*Directive*.
Omit all images, then repeat exactly the lines below from the one containing "[(85,22),(0,31),(0,97),(91,87),(85,22)]" through the one containing "[(0,215),(101,204),(94,146),(0,157),(0,215)]", both ends included.

*Data to examine*.
******************************

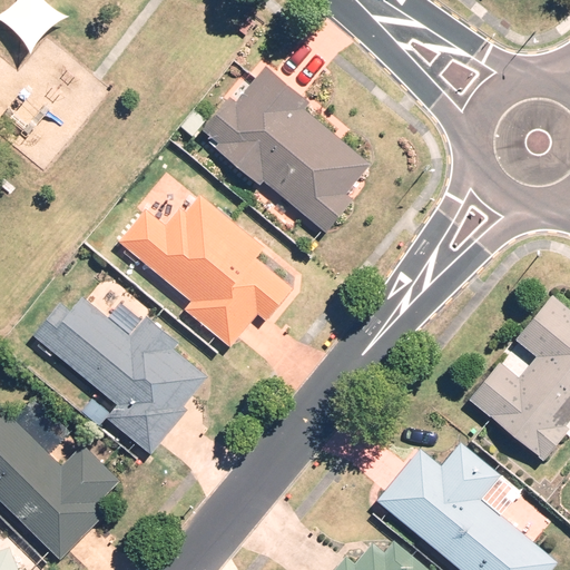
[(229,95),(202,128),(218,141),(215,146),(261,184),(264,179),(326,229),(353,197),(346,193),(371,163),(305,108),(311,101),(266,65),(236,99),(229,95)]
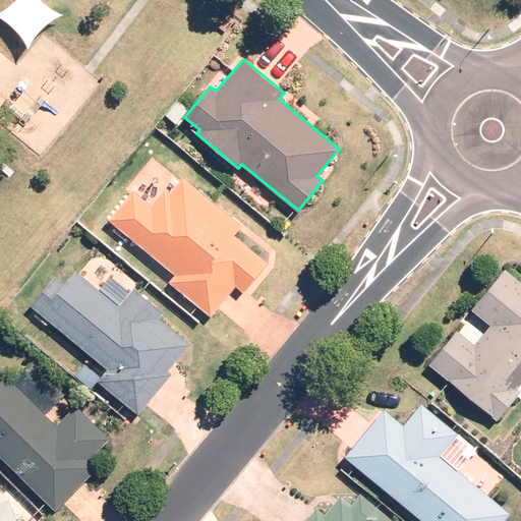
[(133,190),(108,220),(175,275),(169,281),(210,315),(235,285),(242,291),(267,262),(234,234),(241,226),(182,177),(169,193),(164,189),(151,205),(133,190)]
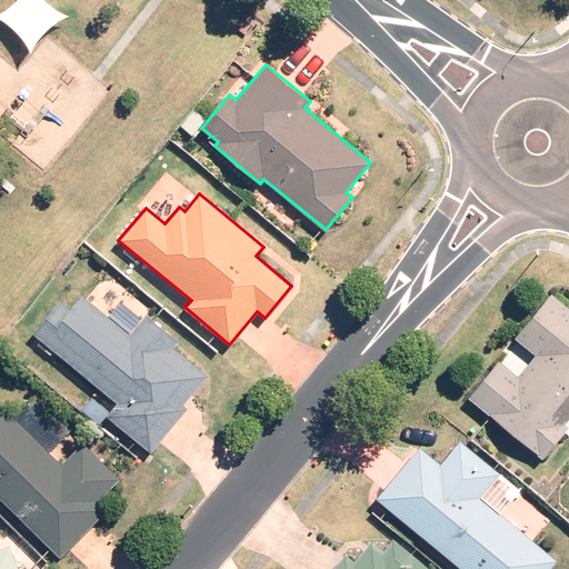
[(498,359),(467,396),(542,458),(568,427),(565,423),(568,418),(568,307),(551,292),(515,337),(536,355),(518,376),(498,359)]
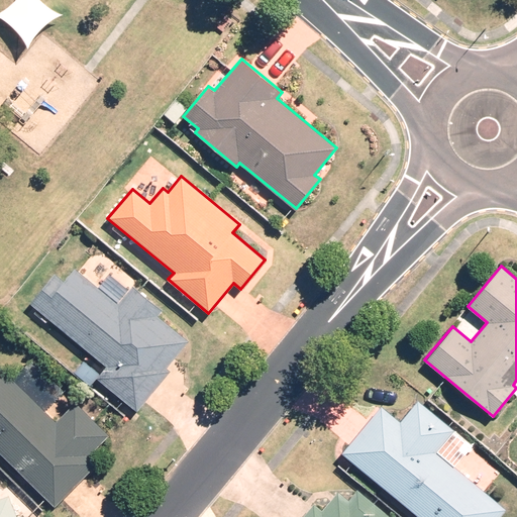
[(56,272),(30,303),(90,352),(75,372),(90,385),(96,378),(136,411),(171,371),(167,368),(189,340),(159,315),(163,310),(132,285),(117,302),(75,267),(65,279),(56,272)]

******************************

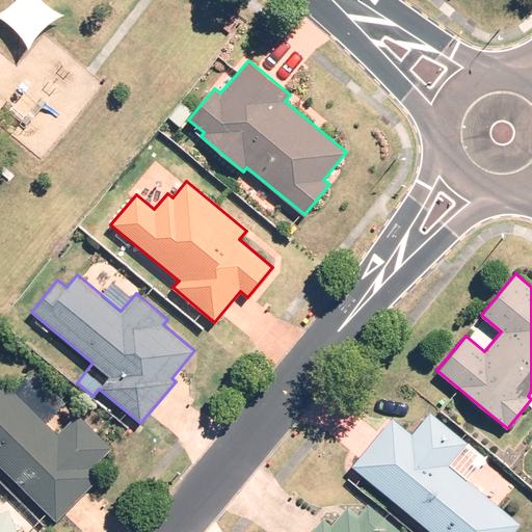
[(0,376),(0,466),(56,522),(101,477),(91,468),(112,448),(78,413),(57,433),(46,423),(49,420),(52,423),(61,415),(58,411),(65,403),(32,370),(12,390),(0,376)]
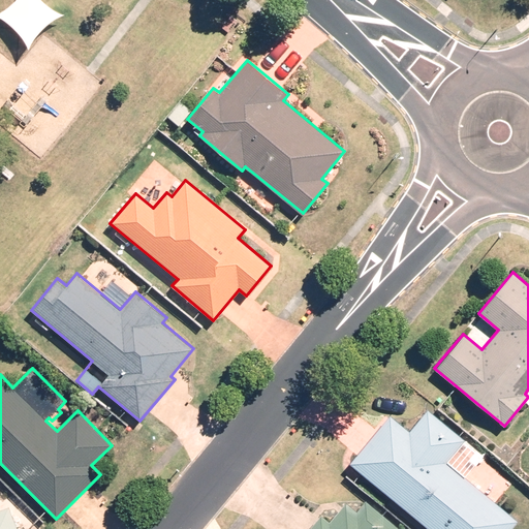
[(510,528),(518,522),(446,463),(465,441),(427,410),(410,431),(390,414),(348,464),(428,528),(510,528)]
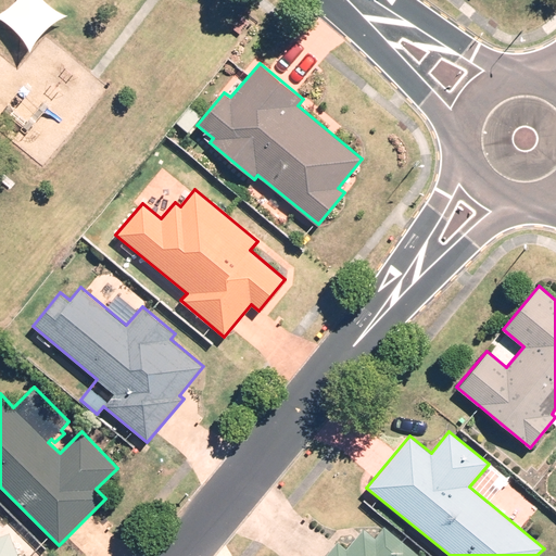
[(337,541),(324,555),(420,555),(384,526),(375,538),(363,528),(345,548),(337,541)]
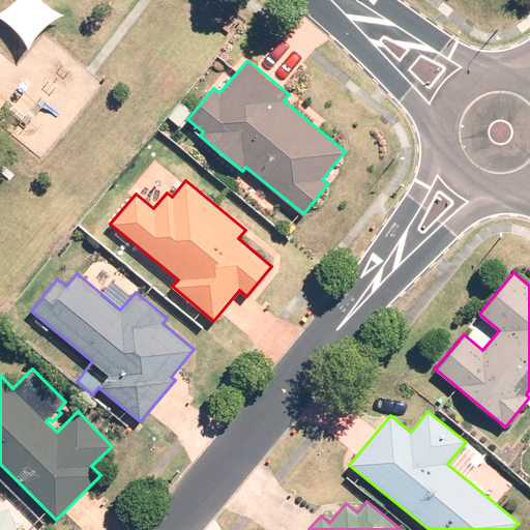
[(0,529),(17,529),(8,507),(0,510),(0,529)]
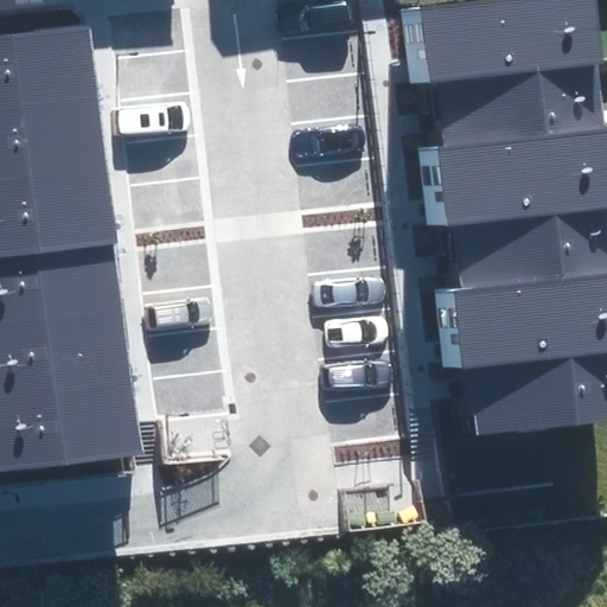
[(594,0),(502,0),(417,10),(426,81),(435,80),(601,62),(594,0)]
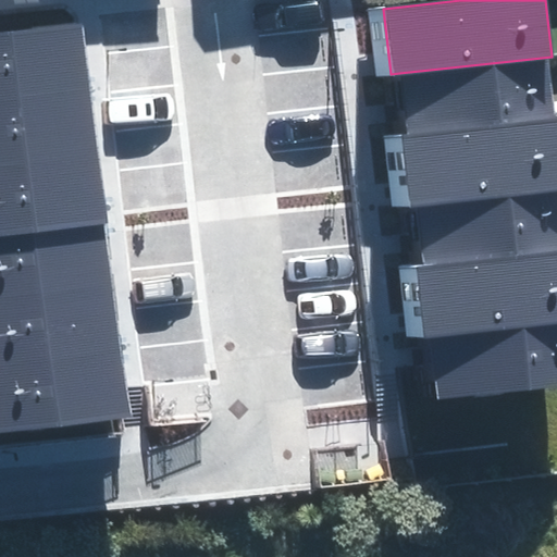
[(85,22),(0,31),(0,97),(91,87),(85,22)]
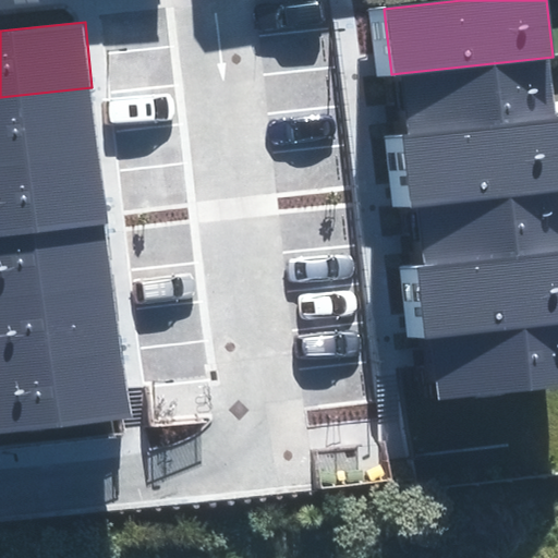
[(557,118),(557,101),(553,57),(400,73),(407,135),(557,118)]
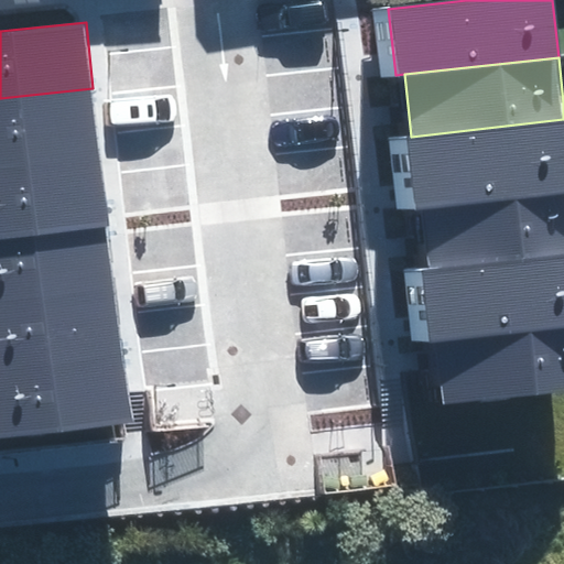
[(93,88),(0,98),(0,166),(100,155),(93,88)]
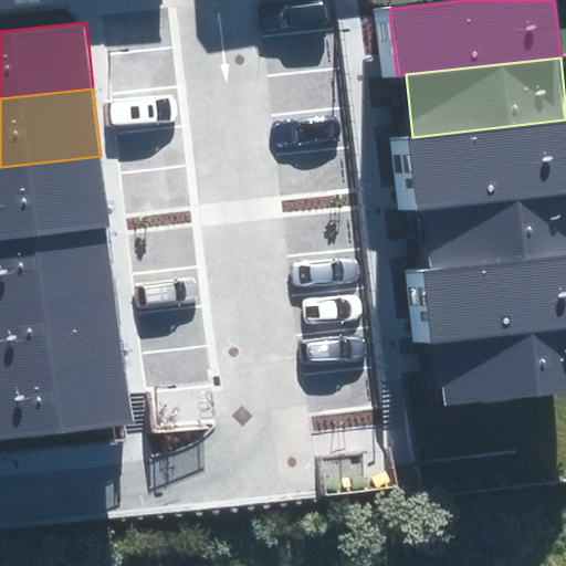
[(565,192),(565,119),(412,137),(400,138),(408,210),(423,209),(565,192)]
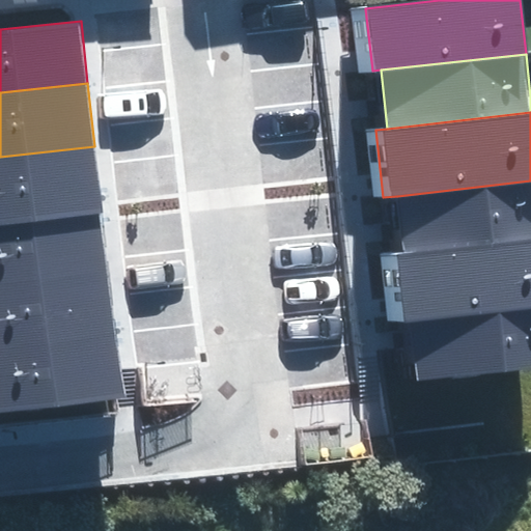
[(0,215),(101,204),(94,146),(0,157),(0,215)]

******************************

*Answer below*.
[(85,22),(0,31),(0,97),(91,87),(85,22)]
[(557,118),(557,101),(553,57),(400,73),(407,135),(557,118)]
[(93,88),(0,98),(0,166),(100,155),(93,88)]
[(565,192),(565,119),(412,137),(400,138),(408,210),(423,209),(565,192)]
[(0,215),(101,204),(94,146),(0,157),(0,215)]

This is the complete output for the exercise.